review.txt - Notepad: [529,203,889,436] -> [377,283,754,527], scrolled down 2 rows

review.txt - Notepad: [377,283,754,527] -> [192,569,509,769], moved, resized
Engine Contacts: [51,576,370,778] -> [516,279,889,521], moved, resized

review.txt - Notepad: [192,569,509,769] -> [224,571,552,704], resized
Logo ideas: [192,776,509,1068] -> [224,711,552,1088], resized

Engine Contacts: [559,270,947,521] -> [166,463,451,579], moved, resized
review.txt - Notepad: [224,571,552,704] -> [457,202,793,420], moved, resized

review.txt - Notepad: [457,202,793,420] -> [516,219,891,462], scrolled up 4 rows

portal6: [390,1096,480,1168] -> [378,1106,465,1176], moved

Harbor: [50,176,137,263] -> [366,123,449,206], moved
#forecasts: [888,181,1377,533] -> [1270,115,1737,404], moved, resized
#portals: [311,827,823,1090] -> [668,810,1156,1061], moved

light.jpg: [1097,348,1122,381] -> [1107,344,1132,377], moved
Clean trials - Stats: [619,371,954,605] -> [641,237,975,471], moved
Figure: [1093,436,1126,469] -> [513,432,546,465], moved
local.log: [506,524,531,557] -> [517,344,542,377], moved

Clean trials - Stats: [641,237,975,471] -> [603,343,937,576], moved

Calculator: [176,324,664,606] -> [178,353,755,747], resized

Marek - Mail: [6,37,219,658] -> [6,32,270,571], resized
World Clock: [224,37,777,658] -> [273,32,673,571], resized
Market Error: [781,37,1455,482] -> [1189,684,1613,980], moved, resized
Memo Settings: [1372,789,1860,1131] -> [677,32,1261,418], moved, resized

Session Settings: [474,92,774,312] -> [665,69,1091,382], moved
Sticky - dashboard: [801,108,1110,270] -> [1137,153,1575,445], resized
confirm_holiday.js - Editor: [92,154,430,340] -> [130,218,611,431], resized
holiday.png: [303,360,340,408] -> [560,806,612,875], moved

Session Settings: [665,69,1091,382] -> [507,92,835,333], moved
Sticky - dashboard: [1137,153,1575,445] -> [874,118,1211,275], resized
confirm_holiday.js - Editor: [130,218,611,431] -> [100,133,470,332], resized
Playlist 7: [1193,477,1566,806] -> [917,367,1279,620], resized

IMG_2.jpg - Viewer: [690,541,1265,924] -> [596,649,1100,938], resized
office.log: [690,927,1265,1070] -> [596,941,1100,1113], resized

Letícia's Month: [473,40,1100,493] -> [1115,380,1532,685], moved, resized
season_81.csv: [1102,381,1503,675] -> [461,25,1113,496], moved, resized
·····
● The task:
For each line of the data that includes the word "trials", return a copy of it.

● Response to the exercise:
Clean trials - Stats: [619,371,954,605] -> [641,237,975,471], moved
Clean trials - Stats: [641,237,975,471] -> [603,343,937,576], moved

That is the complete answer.